## TASK ITEM
Reproduce each entry below in full, exactly as it was given.

## EXERCISE INPUT
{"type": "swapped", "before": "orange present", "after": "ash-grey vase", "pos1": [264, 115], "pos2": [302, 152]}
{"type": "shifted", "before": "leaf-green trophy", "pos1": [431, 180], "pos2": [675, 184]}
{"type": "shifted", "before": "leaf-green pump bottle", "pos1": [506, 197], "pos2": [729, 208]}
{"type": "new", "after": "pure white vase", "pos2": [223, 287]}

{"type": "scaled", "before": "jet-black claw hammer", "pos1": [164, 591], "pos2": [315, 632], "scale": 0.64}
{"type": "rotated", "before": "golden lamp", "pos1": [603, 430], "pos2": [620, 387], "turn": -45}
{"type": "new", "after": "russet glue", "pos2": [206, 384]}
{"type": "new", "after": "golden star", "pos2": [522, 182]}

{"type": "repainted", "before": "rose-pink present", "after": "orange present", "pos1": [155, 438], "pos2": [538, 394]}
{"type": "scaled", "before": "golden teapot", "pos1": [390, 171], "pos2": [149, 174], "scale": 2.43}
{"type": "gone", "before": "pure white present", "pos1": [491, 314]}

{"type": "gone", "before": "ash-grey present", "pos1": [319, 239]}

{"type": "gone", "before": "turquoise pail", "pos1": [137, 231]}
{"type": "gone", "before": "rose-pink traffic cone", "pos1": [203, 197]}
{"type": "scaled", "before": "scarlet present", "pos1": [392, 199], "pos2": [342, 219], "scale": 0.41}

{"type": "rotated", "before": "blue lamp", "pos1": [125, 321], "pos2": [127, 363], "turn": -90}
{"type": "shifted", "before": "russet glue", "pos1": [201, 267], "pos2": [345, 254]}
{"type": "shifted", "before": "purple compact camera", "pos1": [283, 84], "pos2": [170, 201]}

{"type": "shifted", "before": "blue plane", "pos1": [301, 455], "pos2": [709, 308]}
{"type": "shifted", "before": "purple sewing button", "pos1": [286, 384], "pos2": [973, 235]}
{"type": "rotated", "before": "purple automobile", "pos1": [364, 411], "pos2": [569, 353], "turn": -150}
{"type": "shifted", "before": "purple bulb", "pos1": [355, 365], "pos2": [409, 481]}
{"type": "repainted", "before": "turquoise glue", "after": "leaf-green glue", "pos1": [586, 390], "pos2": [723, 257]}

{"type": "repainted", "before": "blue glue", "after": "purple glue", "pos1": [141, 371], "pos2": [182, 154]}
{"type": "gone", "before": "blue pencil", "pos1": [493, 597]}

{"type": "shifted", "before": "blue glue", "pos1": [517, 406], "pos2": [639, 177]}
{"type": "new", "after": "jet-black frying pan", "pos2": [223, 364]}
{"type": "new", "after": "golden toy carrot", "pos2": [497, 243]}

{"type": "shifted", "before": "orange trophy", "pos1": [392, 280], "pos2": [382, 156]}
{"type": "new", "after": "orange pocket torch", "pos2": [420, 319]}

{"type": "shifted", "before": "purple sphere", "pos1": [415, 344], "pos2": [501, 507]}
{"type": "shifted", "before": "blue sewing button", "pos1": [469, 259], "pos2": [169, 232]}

## PROBLEM SOLUTION
{"type": "swapped", "before": "orange present", "after": "ash-grey vase", "pos1": [264, 115], "pos2": [302, 152]}
{"type": "shifted", "before": "leaf-green trophy", "pos1": [431, 180], "pos2": [675, 184]}
{"type": "shifted", "before": "leaf-green pump bottle", "pos1": [506, 197], "pos2": [729, 208]}
{"type": "new", "after": "pure white vase", "pos2": [223, 287]}

{"type": "scaled", "before": "jet-black claw hammer", "pos1": [164, 591], "pos2": [315, 632], "scale": 0.64}
{"type": "rotated", "before": "golden lamp", "pos1": [603, 430], "pos2": [620, 387], "turn": -45}
{"type": "new", "after": "russet glue", "pos2": [206, 384]}
{"type": "new", "after": "golden star", "pos2": [522, 182]}

{"type": "repainted", "before": "rose-pink present", "after": "orange present", "pos1": [155, 438], "pos2": [538, 394]}
{"type": "scaled", "before": "golden teapot", "pos1": [390, 171], "pos2": [149, 174], "scale": 2.43}
{"type": "gone", "before": "pure white present", "pos1": [491, 314]}

{"type": "gone", "before": "ash-grey present", "pos1": [319, 239]}

{"type": "gone", "before": "turquoise pail", "pos1": [137, 231]}
{"type": "gone", "before": "rose-pink traffic cone", "pos1": [203, 197]}
{"type": "scaled", "before": "scarlet present", "pos1": [392, 199], "pos2": [342, 219], "scale": 0.41}

{"type": "rotated", "before": "blue lamp", "pos1": [125, 321], "pos2": [127, 363], "turn": -90}
{"type": "shifted", "before": "russet glue", "pos1": [201, 267], "pos2": [345, 254]}
{"type": "shifted", "before": "purple compact camera", "pos1": [283, 84], "pos2": [170, 201]}

{"type": "shifted", "before": "blue plane", "pos1": [301, 455], "pos2": [709, 308]}
{"type": "shifted", "before": "purple sewing button", "pos1": [286, 384], "pos2": [973, 235]}
{"type": "rotated", "before": "purple automobile", "pos1": [364, 411], "pos2": [569, 353], "turn": -150}
{"type": "shifted", "before": "purple bulb", "pos1": [355, 365], "pos2": [409, 481]}
{"type": "repainted", "before": "turquoise glue", "after": "leaf-green glue", "pos1": [586, 390], "pos2": [723, 257]}

{"type": "repainted", "before": "blue glue", "after": "purple glue", "pos1": [141, 371], "pos2": [182, 154]}
{"type": "gone", "before": "blue pencil", "pos1": [493, 597]}

{"type": "shifted", "before": "blue glue", "pos1": [517, 406], "pos2": [639, 177]}
{"type": "new", "after": "jet-black frying pan", "pos2": [223, 364]}
{"type": "new", "after": "golden toy carrot", "pos2": [497, 243]}

{"type": "shifted", "before": "orange trophy", "pos1": [392, 280], "pos2": [382, 156]}
{"type": "new", "after": "orange pocket torch", "pos2": [420, 319]}

{"type": "shifted", "before": "purple sphere", "pos1": [415, 344], "pos2": [501, 507]}
{"type": "shifted", "before": "blue sewing button", "pos1": [469, 259], "pos2": [169, 232]}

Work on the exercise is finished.